(EXTRACTED INFORMATION Opens)

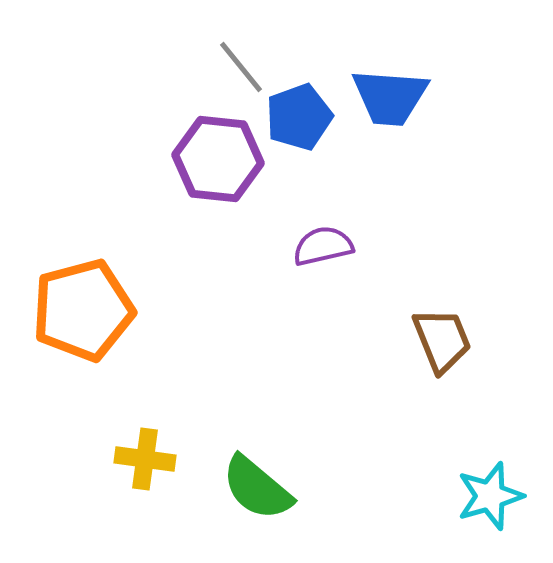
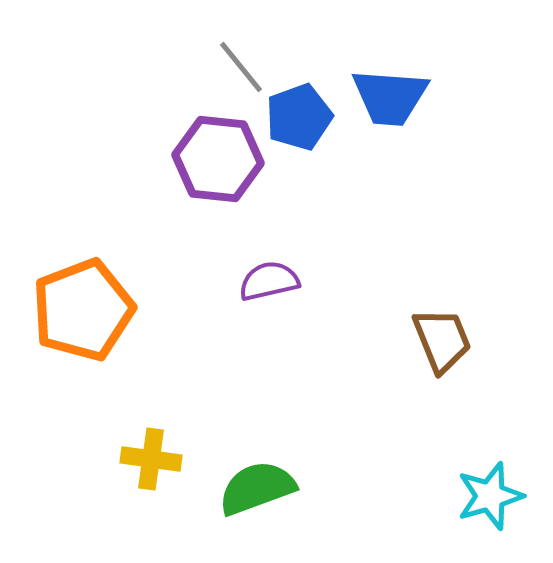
purple semicircle: moved 54 px left, 35 px down
orange pentagon: rotated 6 degrees counterclockwise
yellow cross: moved 6 px right
green semicircle: rotated 120 degrees clockwise
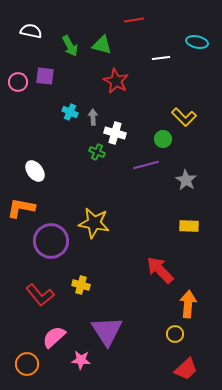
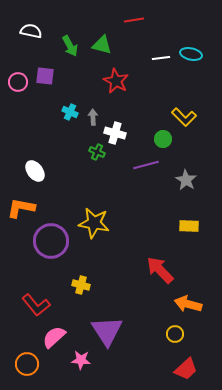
cyan ellipse: moved 6 px left, 12 px down
red L-shape: moved 4 px left, 10 px down
orange arrow: rotated 80 degrees counterclockwise
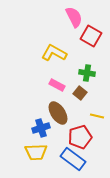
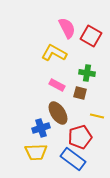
pink semicircle: moved 7 px left, 11 px down
brown square: rotated 24 degrees counterclockwise
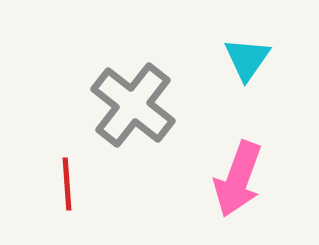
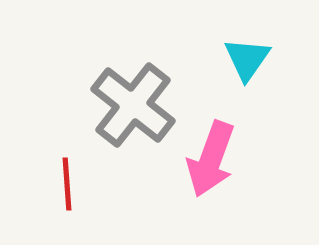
pink arrow: moved 27 px left, 20 px up
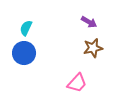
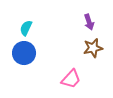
purple arrow: rotated 42 degrees clockwise
pink trapezoid: moved 6 px left, 4 px up
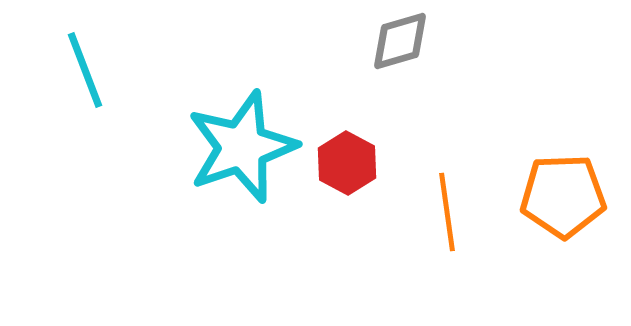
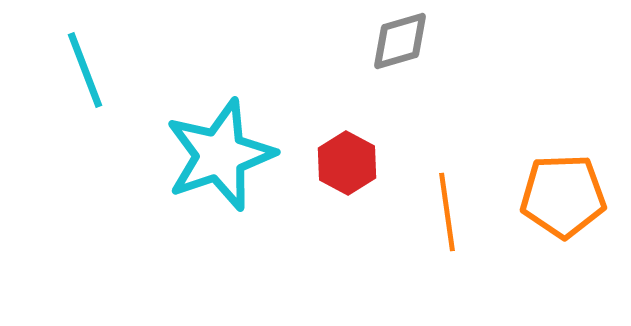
cyan star: moved 22 px left, 8 px down
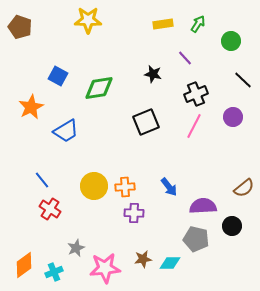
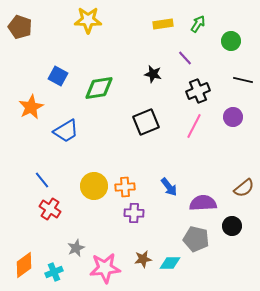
black line: rotated 30 degrees counterclockwise
black cross: moved 2 px right, 3 px up
purple semicircle: moved 3 px up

(EXTRACTED INFORMATION Closes)

**WHAT TO PRODUCE**
Reproduce the lines above exactly, image-free.

**RESULT FOR THIS TASK**
purple semicircle: moved 54 px left, 35 px down
orange pentagon: rotated 6 degrees counterclockwise
yellow cross: moved 6 px right
green semicircle: rotated 120 degrees clockwise
cyan ellipse: moved 6 px left, 12 px down
red L-shape: moved 4 px left, 10 px down
orange arrow: rotated 80 degrees counterclockwise
pink semicircle: moved 7 px left, 11 px down
brown square: rotated 24 degrees counterclockwise
pink arrow: moved 27 px left, 20 px up
purple arrow: rotated 42 degrees clockwise
pink trapezoid: moved 6 px left, 4 px up
cyan star: moved 22 px left, 8 px down
black line: rotated 30 degrees counterclockwise
black cross: moved 2 px right, 3 px up
purple semicircle: moved 3 px up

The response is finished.